Instructions to follow
Output every line exactly as written. Leave out pictures.
>> begin Input material
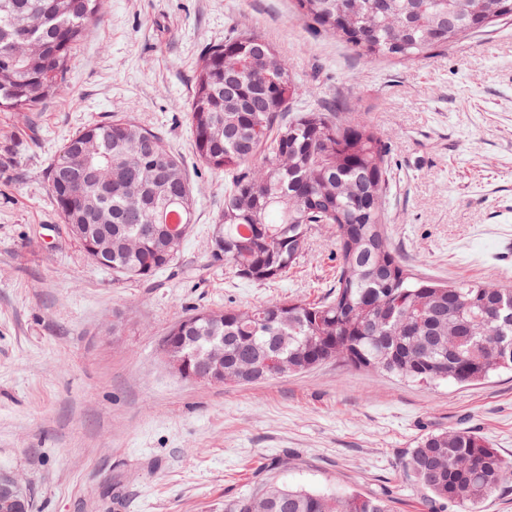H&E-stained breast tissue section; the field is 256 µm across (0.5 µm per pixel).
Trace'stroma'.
<instances>
[{"mask_svg":"<svg viewBox=\"0 0 512 512\" xmlns=\"http://www.w3.org/2000/svg\"><path fill=\"white\" fill-rule=\"evenodd\" d=\"M234 28L263 35L310 88L297 109L339 100L380 132L404 265L512 286V20L425 59L363 62L293 0H104L65 93L30 116L0 112V469L32 512H224L271 481L430 512L404 471L423 434L466 428L512 461L511 374L425 385L331 361L239 387L167 365L163 339L182 316L317 301L336 282V233L320 224L275 282L209 257L228 180L199 163L185 113L201 47ZM124 115L162 133L198 200L180 256L148 282L91 263L46 178L84 125Z\"/></svg>","mask_w":512,"mask_h":512,"instance_id":"1","label":"stroma"}]
</instances>
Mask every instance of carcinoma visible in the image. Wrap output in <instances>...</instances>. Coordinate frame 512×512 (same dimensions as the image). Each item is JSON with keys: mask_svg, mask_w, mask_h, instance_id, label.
>> end Input material
Reply to the exercise
H&E-stained breast tissue section; the field is 256 µm across (0.5 µm per pixel).
Trace'stroma'.
<instances>
[{"mask_svg":"<svg viewBox=\"0 0 512 512\" xmlns=\"http://www.w3.org/2000/svg\"><path fill=\"white\" fill-rule=\"evenodd\" d=\"M234 28L263 35L310 88L297 109L339 100L380 132L404 265L512 286V20L425 59L363 62L293 0H104L65 93L30 116L0 112V469L32 512H224L271 481L430 512L404 471L423 434L466 428L512 461L511 374L425 385L331 361L239 387L167 365L163 339L182 316L317 301L336 282V233L320 224L275 282L209 257L228 180L199 163L185 113L201 47ZM124 115L162 133L198 200L180 256L148 282L91 263L46 178L84 125Z\"/></svg>","mask_w":512,"mask_h":512,"instance_id":"1","label":"stroma"}]
</instances>
Mask every instance of carcinoma visible in the image. Wrap output in <instances>...</instances>. Coordinate frame 512×512 (same dimensions as the image). Each item is JSON with keys: mask_svg, mask_w, mask_h, instance_id, label.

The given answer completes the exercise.